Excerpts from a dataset
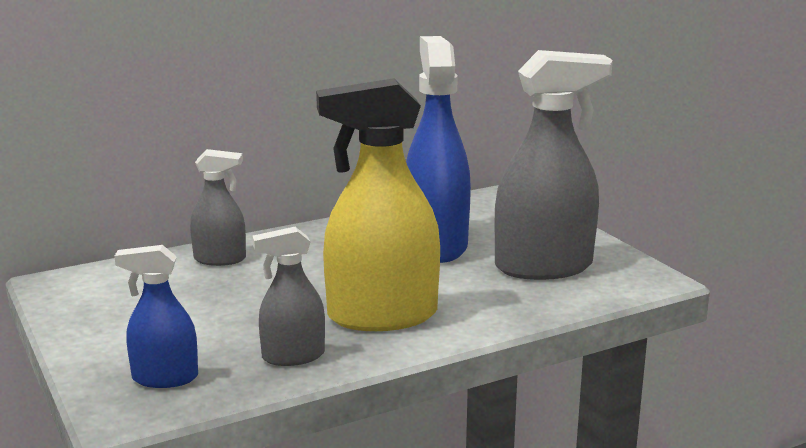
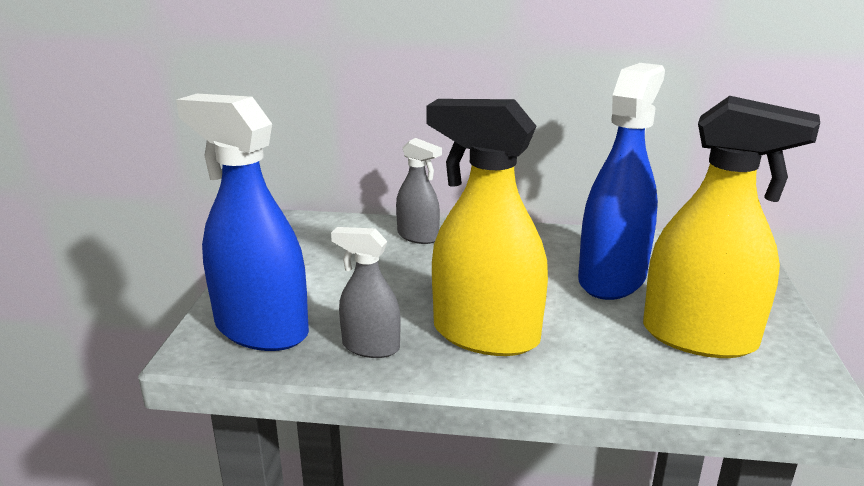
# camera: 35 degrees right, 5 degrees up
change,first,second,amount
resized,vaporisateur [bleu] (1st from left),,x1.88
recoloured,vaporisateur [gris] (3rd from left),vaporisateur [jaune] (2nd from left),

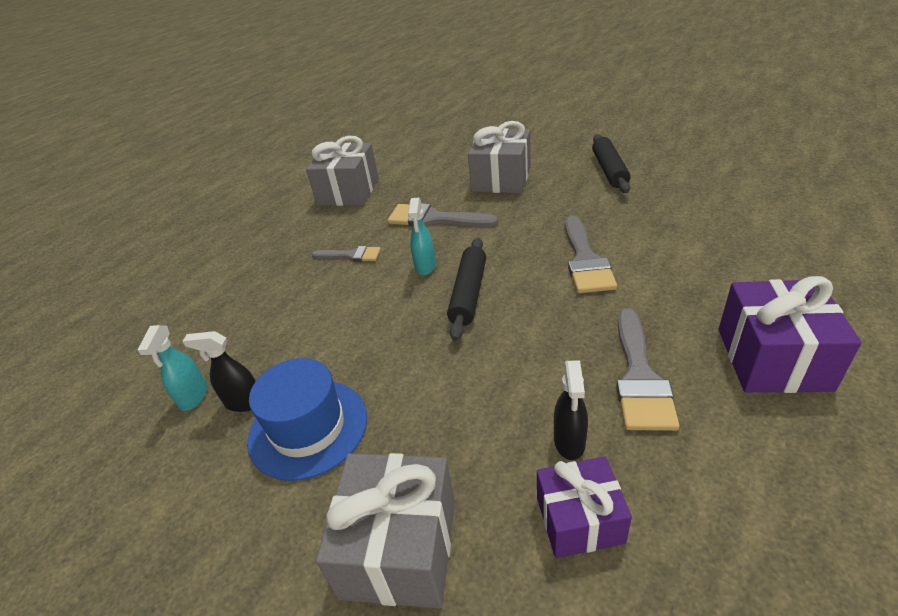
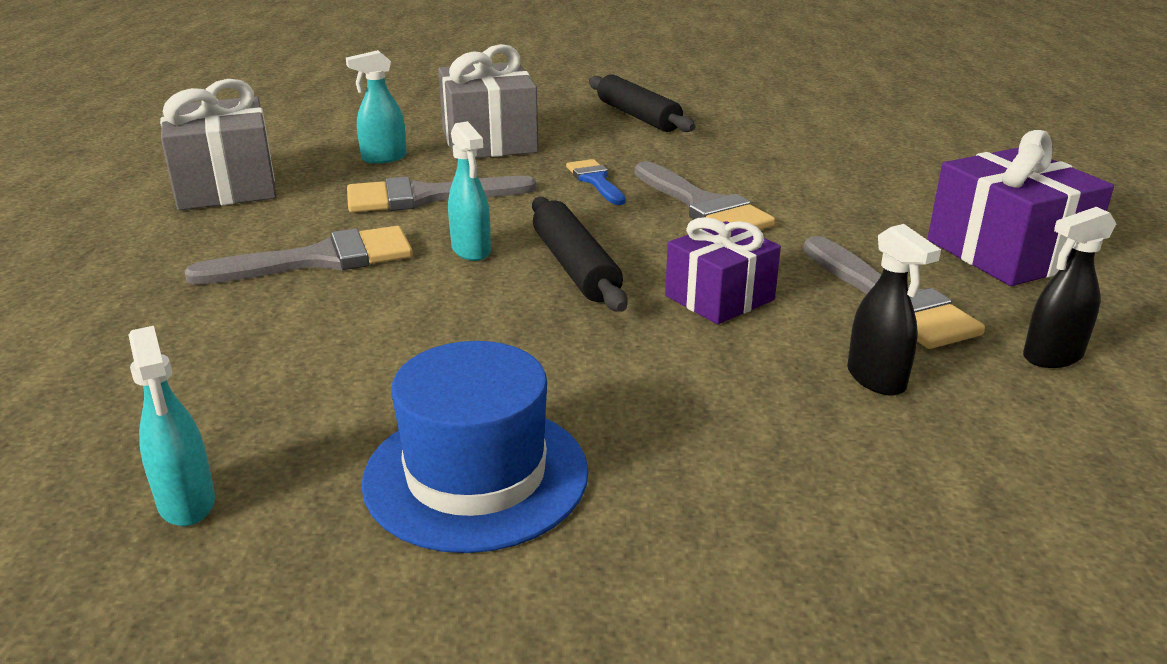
# camera: 35 degrees left, 10 degrees down
change,first,second,amount
resized,pinceau [gris] (1st from left),,x1.66
added,,vaporisateur [turquoise] (2nd from left),
added,,pinceau [bleu],
moved,cadeau [violet] (1st from left),,
moved,vaporisateur [noir] (1st from left in the first image),vaporisateur [noir] (2nd from left),
removed,cadeau [gris] (2nd from left),,

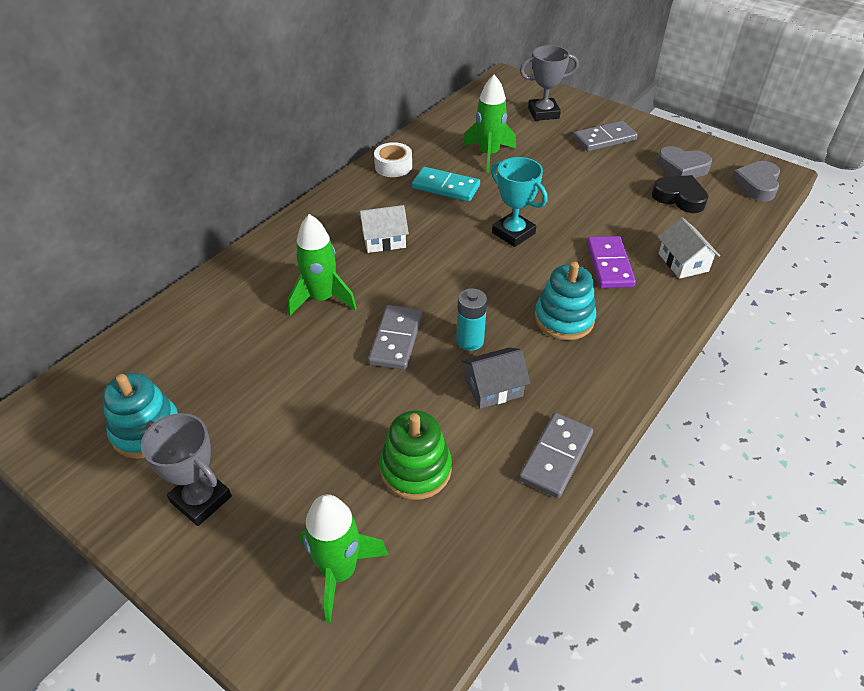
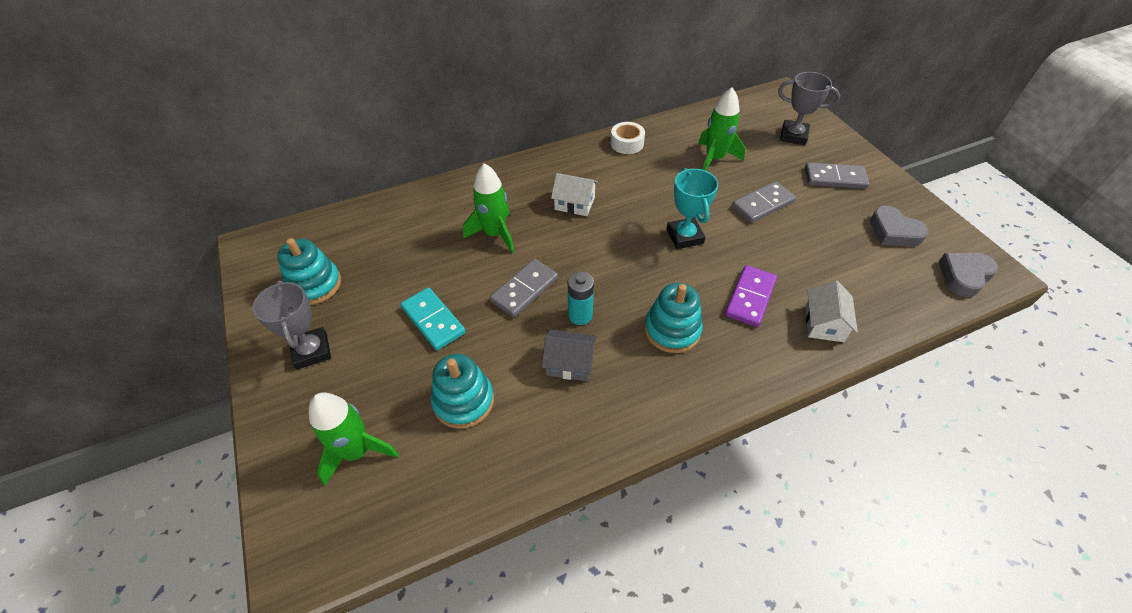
# camera: 30 degrees right, 5 degrees up
change,first,second,amount
moved,domino [turquoise],,
recoloured,jouet à empiler [vert],jouet à empiler [turquoise] (2nd from left),
moved,domino [gris] (2nd from left),,
removed,cœur [noir],,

Work instructions:
Return the records word for word, leaving every picture out of the copy.

Answer space:
# camera: 35 degrees right, 5 degrees up
change,first,second,amount
resized,vaporisateur [bleu] (1st from left),,x1.88
recoloured,vaporisateur [gris] (3rd from left),vaporisateur [jaune] (2nd from left),

# camera: 35 degrees left, 10 degrees down
change,first,second,amount
resized,pinceau [gris] (1st from left),,x1.66
added,,vaporisateur [turquoise] (2nd from left),
added,,pinceau [bleu],
moved,cadeau [violet] (1st from left),,
moved,vaporisateur [noir] (1st from left in the first image),vaporisateur [noir] (2nd from left),
removed,cadeau [gris] (2nd from left),,

# camera: 30 degrees right, 5 degrees up
change,first,second,amount
moved,domino [turquoise],,
recoloured,jouet à empiler [vert],jouet à empiler [turquoise] (2nd from left),
moved,domino [gris] (2nd from left),,
removed,cœur [noir],,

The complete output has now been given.